Dataset Block Start

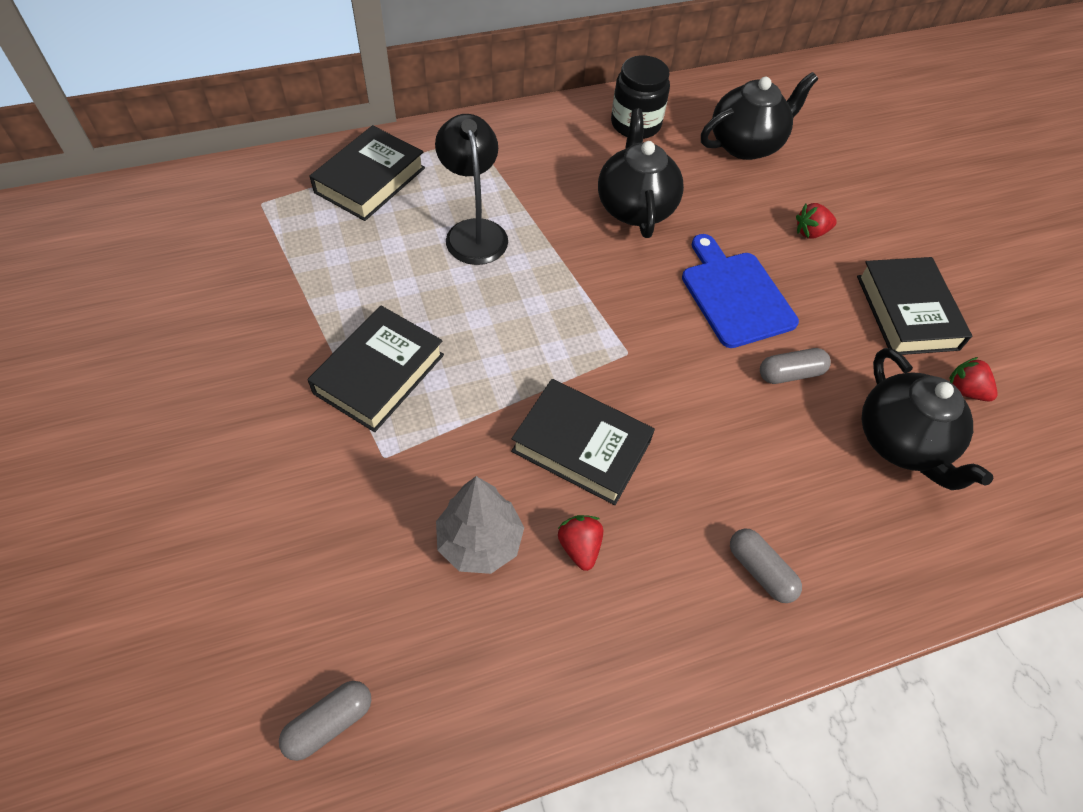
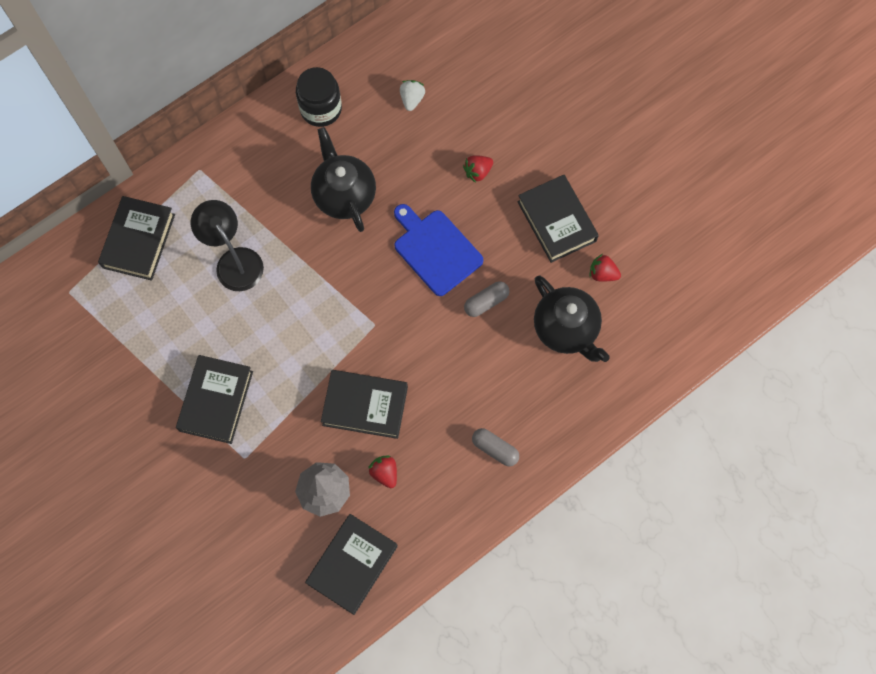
camera: 15 degrees left, 15 degrees up
(329, 723) = (281, 622): grey capsule -> none
(481, 670) = (352, 565): none -> black book
(746, 144) = (412, 99): black teapot -> white strawberry

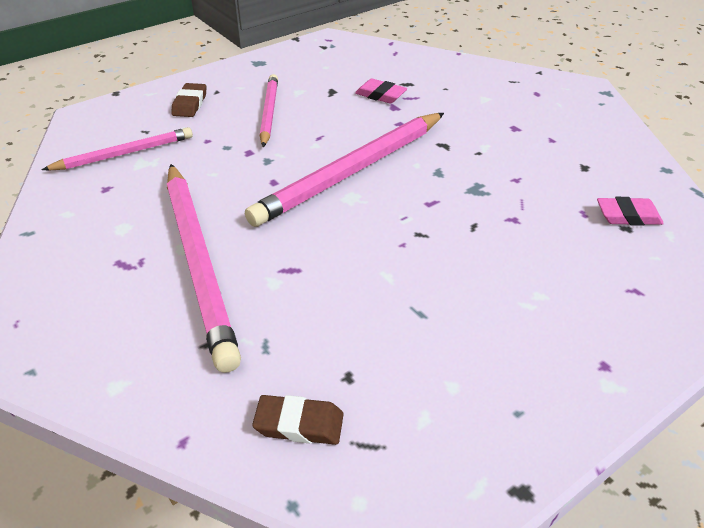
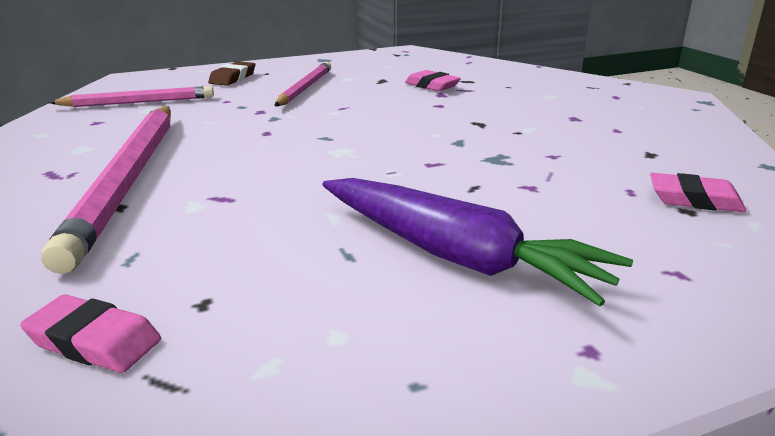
camera: 15 degrees right, 15 degrees down
(299, 424) = (94, 341): brown eraser -> pink eraser
(352, 172) = (357, 132): pink pencil -> none
(493, 301) = (455, 256): none -> purple carrot

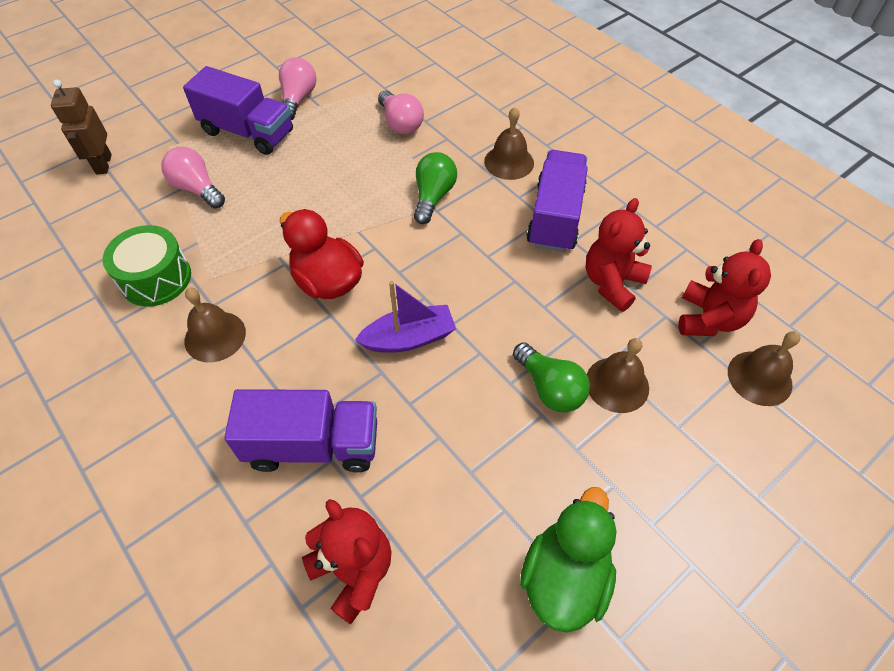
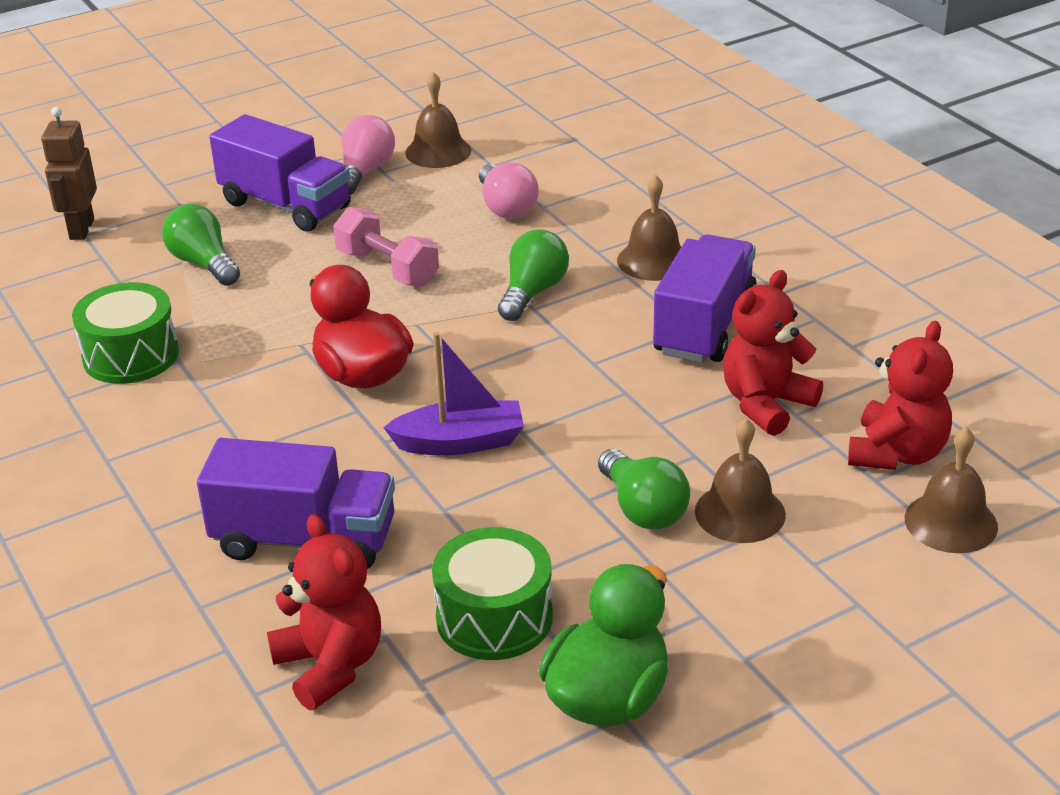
camera: 10 degrees right, 20 degrees down
(197, 188) = (203, 263): pink light bulb -> green light bulb
(215, 336) = (198, 420): brown bell -> brown bell (438, 151)
(328, 183) = (387, 268): none -> pink dumbbell
(466, 506) = (494, 618): none -> green drum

Dataset Block End

What to do:
Exclude images and repeat all entries exactly.

Answer:
camera: 15 degrees left, 15 degrees up
(329, 723) = (281, 622): grey capsule -> none
(481, 670) = (352, 565): none -> black book
(746, 144) = (412, 99): black teapot -> white strawberry

camera: 15 degrees right, 15 degrees down
(299, 424) = (94, 341): brown eraser -> pink eraser
(352, 172) = (357, 132): pink pencil -> none
(493, 301) = (455, 256): none -> purple carrot

camera: 10 degrees right, 20 degrees down
(197, 188) = (203, 263): pink light bulb -> green light bulb
(215, 336) = (198, 420): brown bell -> brown bell (438, 151)
(328, 183) = (387, 268): none -> pink dumbbell
(466, 506) = (494, 618): none -> green drum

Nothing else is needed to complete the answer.